*ASSIGNMENT*: Filter these entries down to the lines that hold the word "minus", and show each of them.

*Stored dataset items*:
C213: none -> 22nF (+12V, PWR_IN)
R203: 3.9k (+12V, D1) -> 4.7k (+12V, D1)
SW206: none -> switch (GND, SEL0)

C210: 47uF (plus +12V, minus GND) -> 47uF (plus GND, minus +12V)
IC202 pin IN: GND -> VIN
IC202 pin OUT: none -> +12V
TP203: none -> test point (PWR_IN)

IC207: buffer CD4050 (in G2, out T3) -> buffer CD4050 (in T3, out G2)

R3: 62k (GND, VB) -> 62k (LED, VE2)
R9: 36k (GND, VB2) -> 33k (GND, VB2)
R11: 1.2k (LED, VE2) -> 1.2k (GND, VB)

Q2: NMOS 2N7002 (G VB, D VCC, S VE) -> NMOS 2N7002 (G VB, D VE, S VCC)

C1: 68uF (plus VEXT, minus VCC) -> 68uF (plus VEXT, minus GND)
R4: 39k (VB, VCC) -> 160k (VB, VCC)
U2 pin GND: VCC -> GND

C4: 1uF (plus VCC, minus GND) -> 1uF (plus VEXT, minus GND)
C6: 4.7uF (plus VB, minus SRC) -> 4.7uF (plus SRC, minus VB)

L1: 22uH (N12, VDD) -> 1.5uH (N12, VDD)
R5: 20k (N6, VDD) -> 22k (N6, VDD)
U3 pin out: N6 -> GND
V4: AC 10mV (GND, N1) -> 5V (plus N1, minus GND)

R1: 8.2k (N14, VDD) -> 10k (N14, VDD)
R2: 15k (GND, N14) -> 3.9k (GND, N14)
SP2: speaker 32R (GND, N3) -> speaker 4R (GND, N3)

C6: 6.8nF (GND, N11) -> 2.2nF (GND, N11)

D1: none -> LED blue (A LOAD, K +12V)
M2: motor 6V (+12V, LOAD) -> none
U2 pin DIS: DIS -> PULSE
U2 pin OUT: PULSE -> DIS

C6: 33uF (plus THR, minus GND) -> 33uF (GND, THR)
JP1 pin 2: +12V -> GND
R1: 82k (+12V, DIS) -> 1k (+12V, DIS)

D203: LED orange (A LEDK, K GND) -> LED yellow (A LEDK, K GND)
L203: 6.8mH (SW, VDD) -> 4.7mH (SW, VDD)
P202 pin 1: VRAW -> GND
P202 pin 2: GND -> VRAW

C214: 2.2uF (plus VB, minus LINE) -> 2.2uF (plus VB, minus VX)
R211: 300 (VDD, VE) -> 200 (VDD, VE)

*PROBLEM SOLUTION*:
C210: 47uF (plus +12V, minus GND) -> 47uF (plus GND, minus +12V)
C1: 68uF (plus VEXT, minus VCC) -> 68uF (plus VEXT, minus GND)
C4: 1uF (plus VCC, minus GND) -> 1uF (plus VEXT, minus GND)
C6: 4.7uF (plus VB, minus SRC) -> 4.7uF (plus SRC, minus VB)
V4: AC 10mV (GND, N1) -> 5V (plus N1, minus GND)
C6: 33uF (plus THR, minus GND) -> 33uF (GND, THR)
C214: 2.2uF (plus VB, minus LINE) -> 2.2uF (plus VB, minus VX)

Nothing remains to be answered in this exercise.